╭─ Data excerpt
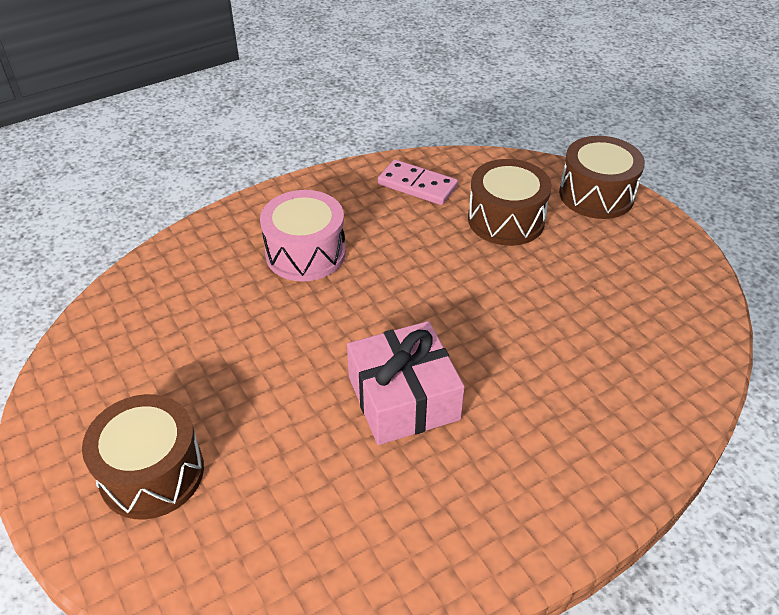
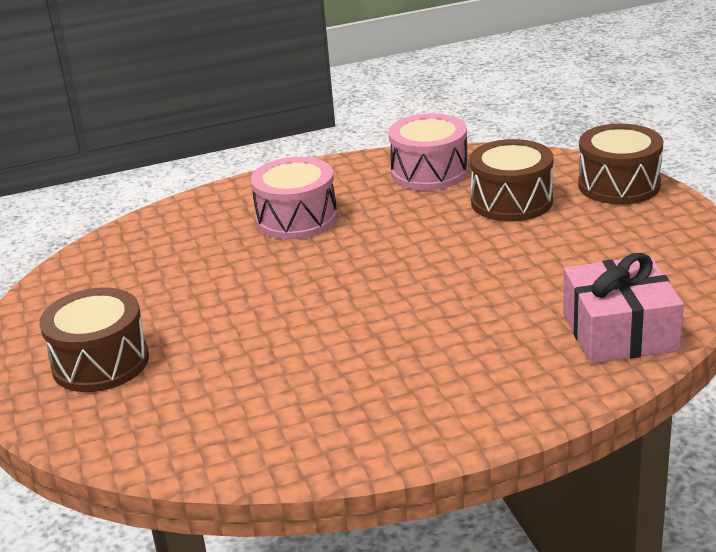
camera: 15 degrees right, 15 degrees down
(403, 398) = (351, 327): pink gift -> pink gift (619, 331)
(417, 185) = (429, 172): pink domino -> pink drum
╰─
■ **What you are asked to do**
Write out the material exactly, excluding pictures.

■ **Solution**
camera: 15 degrees right, 15 degrees down
(403, 398) = (351, 327): pink gift -> pink gift (619, 331)
(417, 185) = (429, 172): pink domino -> pink drum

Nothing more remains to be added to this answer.